Every entry below is to be copied exactly, apart from any picture it holds.

== Given data ==

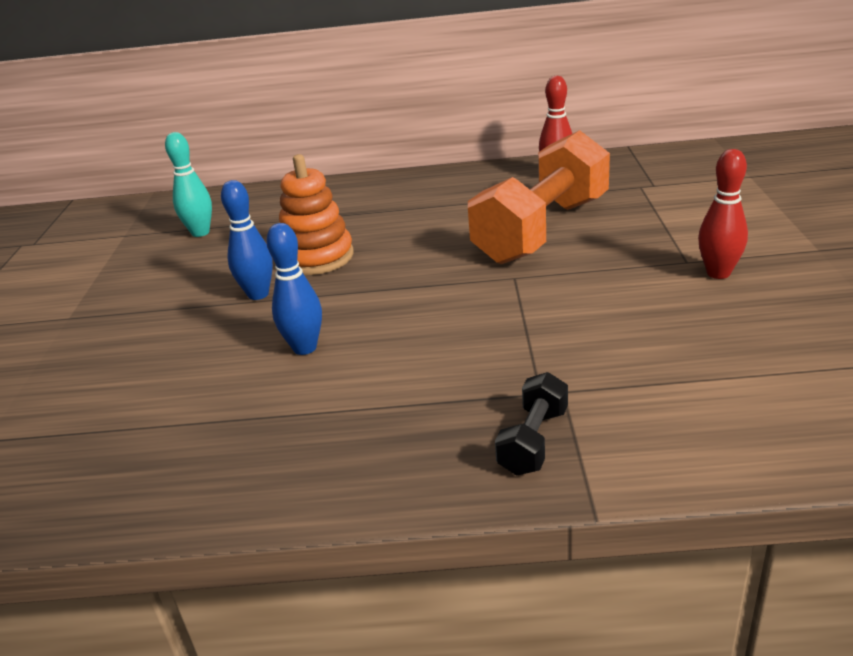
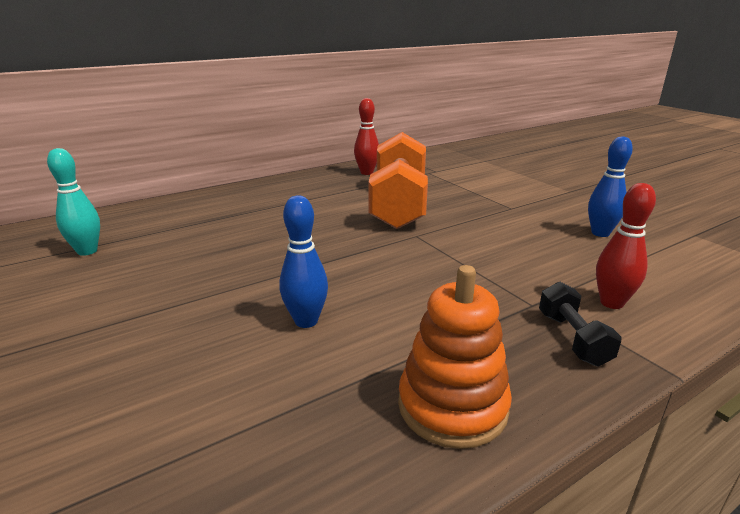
camera: 35 degrees left, 5 degrees down
blue bowling pin [221,180,273,300] -> blue bowling pin moved to [588,136,633,237]
orange stacking toy [279,154,354,275] -> orange stacking toy moved to [398,265,512,449]
red bowling pin [698,149,748,279] -> red bowling pin moved to [596,183,656,309]

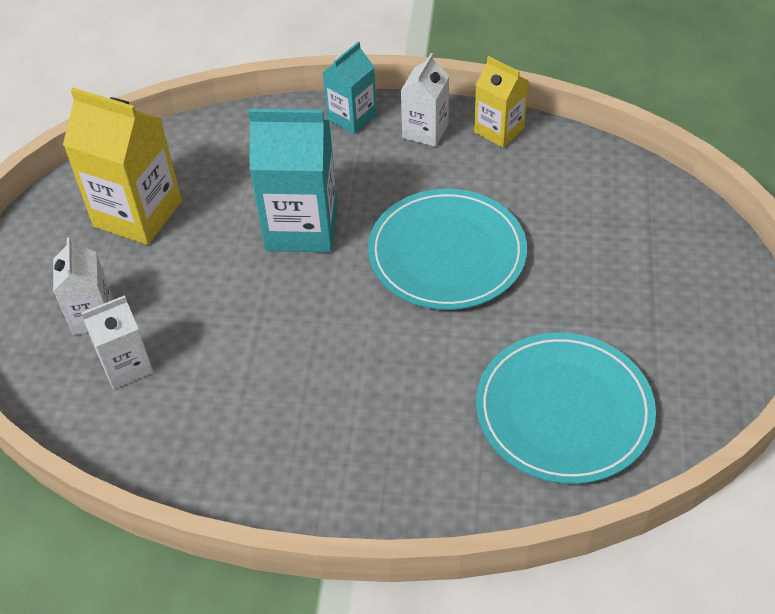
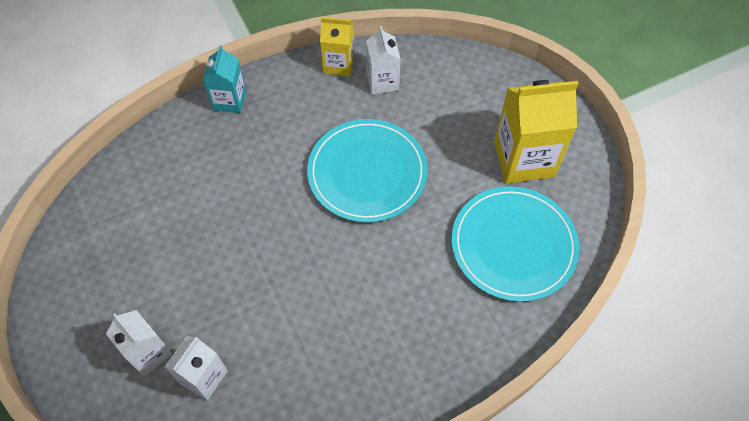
camera: 35 degrees left, 10 degrees up
yellow carton [63,88,182,245] -> yellow carton moved to [494,80,579,184]
turquoise carton [248,109,338,253] -> none
white carton [401,53,449,147] -> white carton moved to [366,26,401,95]

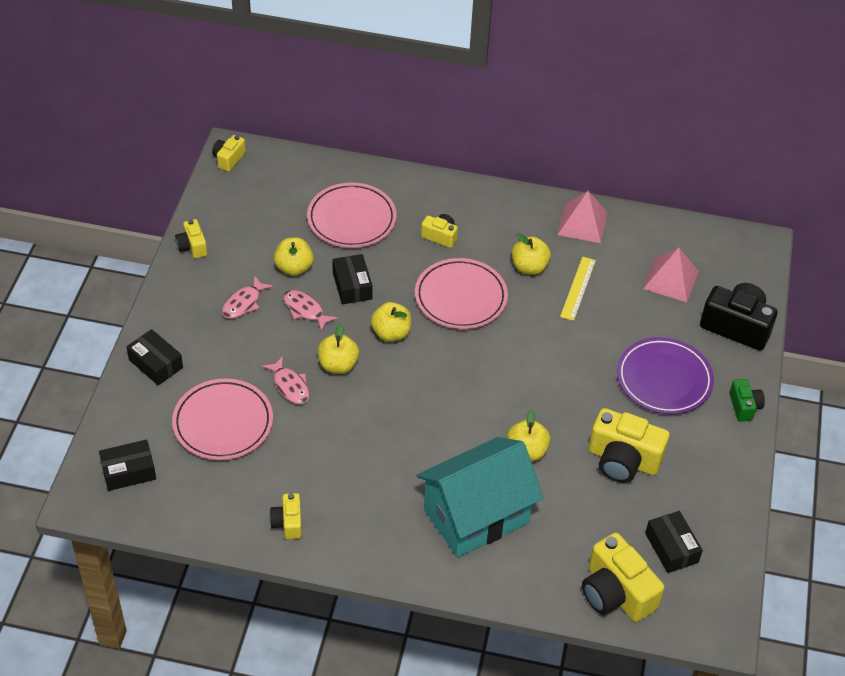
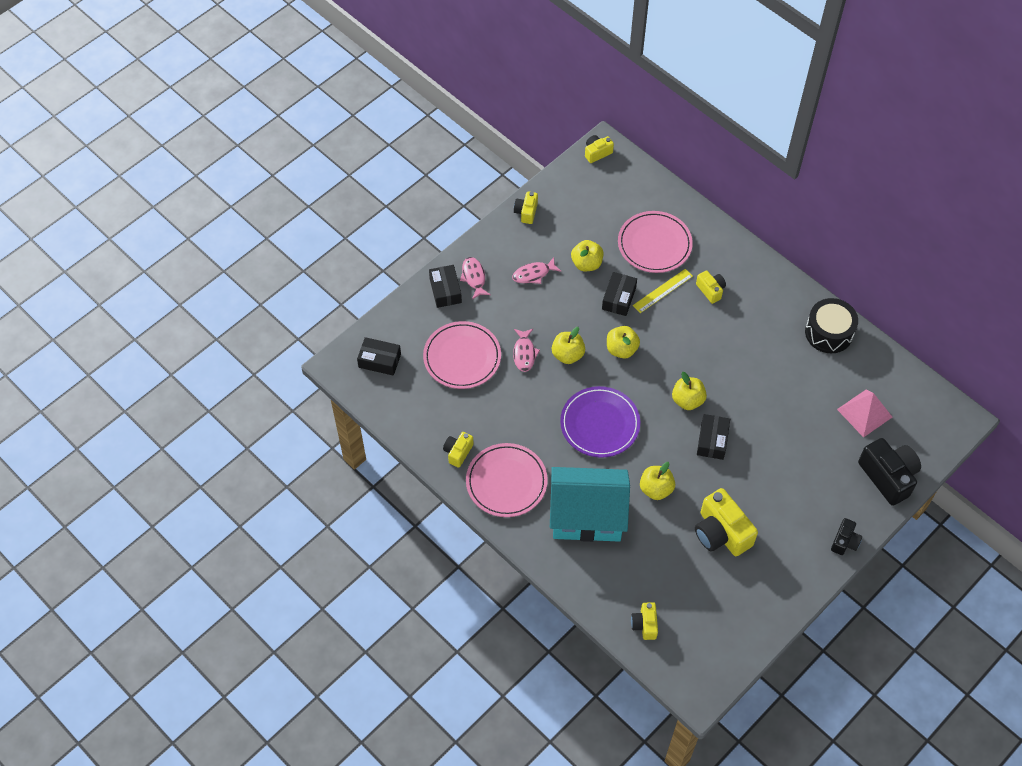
camera: 35 degrees right, 10 degrees up
pink fish [283,290,338,331] -> pink fish moved to [460,257,491,299]
pink plate [415,258,508,329] -> pink plate moved to [466,443,548,517]
yellow apple [512,233,551,275] -> yellow apple moved to [672,372,707,410]
pink pyramid [557,191,608,243] -> black drum [805,298,858,353]
yellow ruler [560,257,596,321] -> yellow ruler moved to [633,269,693,313]
yellow camera [582,533,664,622] -> yellow camera [631,602,658,640], size x0.53
purple plate [617,337,714,414] -> purple plate moved to [560,386,640,458]
black box [645,511,703,573] -> black box moved to [697,414,730,460]
green camera [729,379,765,422] -> black camera [831,518,862,555]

===

* **Solution to the problem**
camera: 35 degrees left, 5 degrees down
blue bowling pin [221,180,273,300] -> blue bowling pin moved to [588,136,633,237]
orange stacking toy [279,154,354,275] -> orange stacking toy moved to [398,265,512,449]
red bowling pin [698,149,748,279] -> red bowling pin moved to [596,183,656,309]

camera: 35 degrees left, 10 degrees up
yellow carton [63,88,182,245] -> yellow carton moved to [494,80,579,184]
turquoise carton [248,109,338,253] -> none
white carton [401,53,449,147] -> white carton moved to [366,26,401,95]

camera: 35 degrees right, 10 degrees up
pink fish [283,290,338,331] -> pink fish moved to [460,257,491,299]
pink plate [415,258,508,329] -> pink plate moved to [466,443,548,517]
yellow apple [512,233,551,275] -> yellow apple moved to [672,372,707,410]
pink pyramid [557,191,608,243] -> black drum [805,298,858,353]
yellow ruler [560,257,596,321] -> yellow ruler moved to [633,269,693,313]
yellow camera [582,533,664,622] -> yellow camera [631,602,658,640], size x0.53
purple plate [617,337,714,414] -> purple plate moved to [560,386,640,458]
black box [645,511,703,573] -> black box moved to [697,414,730,460]
green camera [729,379,765,422] -> black camera [831,518,862,555]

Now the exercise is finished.